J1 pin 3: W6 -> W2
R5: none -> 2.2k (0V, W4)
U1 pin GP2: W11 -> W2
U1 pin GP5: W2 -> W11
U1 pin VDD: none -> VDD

...

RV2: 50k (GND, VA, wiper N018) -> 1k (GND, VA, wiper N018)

*TASK STATEMENT*.
Please write out, exactly as they appear above, only the lines in the stretch from the line with "U1 pin GP2: W11 -> W2" through the line with "U1 pin VDD: none -> VDD".

*EXERCISE ANSWER*.
U1 pin GP2: W11 -> W2
U1 pin GP5: W2 -> W11
U1 pin VDD: none -> VDD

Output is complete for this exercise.